### [RECORDS TO PROCESS]
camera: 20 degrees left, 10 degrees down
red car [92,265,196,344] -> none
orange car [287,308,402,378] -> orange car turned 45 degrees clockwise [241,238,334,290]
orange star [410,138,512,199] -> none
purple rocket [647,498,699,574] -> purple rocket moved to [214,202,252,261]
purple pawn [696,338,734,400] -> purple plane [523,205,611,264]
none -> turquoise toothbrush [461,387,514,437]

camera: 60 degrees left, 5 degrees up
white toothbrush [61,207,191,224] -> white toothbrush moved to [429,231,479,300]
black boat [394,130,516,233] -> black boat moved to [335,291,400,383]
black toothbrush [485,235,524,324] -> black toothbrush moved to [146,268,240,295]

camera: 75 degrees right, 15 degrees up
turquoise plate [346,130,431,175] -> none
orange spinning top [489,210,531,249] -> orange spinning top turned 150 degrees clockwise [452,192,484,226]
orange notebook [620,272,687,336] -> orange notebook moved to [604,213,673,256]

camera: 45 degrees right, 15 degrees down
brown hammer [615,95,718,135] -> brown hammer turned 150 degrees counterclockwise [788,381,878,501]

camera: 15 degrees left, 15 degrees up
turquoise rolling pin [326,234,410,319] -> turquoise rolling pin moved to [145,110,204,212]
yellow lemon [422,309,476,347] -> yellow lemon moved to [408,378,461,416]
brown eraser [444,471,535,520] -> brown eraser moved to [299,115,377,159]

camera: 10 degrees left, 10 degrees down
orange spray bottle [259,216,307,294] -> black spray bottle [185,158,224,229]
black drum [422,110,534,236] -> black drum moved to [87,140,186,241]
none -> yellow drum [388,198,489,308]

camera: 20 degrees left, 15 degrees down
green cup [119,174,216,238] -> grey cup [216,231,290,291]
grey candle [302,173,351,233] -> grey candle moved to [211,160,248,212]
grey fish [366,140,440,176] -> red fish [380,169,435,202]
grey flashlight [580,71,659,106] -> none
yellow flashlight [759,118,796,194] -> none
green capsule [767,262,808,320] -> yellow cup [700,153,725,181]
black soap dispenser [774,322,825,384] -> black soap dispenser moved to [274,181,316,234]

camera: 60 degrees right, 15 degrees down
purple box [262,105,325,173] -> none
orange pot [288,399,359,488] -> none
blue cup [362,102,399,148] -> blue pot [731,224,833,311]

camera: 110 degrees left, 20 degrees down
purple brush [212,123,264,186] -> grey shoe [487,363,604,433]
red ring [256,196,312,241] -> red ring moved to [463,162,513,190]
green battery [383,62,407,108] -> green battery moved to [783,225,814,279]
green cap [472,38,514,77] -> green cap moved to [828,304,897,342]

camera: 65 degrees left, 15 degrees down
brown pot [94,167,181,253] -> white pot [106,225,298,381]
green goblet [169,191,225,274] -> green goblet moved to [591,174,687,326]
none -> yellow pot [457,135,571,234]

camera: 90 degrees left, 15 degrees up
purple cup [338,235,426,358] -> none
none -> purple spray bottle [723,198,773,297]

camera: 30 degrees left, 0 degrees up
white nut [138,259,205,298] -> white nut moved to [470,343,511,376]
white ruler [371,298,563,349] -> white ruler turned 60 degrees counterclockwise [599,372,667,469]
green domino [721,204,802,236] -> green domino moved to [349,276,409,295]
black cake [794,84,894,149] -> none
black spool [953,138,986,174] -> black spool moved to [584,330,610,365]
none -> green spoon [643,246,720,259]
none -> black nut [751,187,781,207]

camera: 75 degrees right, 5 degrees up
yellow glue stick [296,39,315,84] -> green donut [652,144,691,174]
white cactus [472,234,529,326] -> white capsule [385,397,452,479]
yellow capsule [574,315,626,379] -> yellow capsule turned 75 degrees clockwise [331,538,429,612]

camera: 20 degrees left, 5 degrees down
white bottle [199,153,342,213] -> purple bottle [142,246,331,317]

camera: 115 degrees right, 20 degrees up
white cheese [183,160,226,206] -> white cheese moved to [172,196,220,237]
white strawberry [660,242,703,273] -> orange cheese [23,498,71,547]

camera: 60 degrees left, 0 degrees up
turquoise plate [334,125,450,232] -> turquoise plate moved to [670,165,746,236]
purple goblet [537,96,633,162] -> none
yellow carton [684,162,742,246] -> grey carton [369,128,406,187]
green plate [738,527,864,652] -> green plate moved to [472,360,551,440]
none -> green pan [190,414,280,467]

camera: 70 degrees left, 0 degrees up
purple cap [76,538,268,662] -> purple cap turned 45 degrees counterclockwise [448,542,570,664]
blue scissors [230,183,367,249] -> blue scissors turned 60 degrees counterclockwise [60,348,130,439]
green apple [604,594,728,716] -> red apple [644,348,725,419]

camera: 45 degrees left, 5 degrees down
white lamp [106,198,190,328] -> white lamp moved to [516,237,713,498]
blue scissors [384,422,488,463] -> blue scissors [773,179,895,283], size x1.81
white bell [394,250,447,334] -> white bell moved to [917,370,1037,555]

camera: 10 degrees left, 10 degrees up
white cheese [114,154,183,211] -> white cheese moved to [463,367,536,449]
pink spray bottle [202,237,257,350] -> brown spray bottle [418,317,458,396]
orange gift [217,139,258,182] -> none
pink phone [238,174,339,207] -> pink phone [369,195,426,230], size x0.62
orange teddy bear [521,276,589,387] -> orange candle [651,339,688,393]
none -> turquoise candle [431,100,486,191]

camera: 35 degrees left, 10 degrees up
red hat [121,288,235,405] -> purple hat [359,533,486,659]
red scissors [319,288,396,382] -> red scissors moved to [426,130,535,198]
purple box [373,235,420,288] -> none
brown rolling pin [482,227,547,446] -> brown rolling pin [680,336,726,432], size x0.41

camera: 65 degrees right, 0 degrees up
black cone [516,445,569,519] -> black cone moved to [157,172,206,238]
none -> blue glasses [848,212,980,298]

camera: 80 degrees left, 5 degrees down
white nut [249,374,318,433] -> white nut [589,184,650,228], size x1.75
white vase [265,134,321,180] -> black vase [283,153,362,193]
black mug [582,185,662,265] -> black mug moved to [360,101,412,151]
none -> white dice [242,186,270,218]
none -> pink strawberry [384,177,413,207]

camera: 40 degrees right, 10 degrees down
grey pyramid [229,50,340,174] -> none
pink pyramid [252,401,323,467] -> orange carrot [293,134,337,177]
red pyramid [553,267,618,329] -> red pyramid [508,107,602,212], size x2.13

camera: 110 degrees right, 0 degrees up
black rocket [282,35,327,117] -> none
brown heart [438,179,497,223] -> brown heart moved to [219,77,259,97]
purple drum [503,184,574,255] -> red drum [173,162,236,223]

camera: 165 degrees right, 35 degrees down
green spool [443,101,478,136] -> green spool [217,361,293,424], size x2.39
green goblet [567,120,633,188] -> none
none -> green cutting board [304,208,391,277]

### [AIM OF THE TASK]
Copy exactly the stretch of data above from the line with "white strawberry [660,242,703,273]" through the line with "yellow carton [684,162,742,246]", and omit all other lines.

### [SOLVED EXERCISE]
white strawberry [660,242,703,273] -> orange cheese [23,498,71,547]

camera: 60 degrees left, 0 degrees up
turquoise plate [334,125,450,232] -> turquoise plate moved to [670,165,746,236]
purple goblet [537,96,633,162] -> none
yellow carton [684,162,742,246] -> grey carton [369,128,406,187]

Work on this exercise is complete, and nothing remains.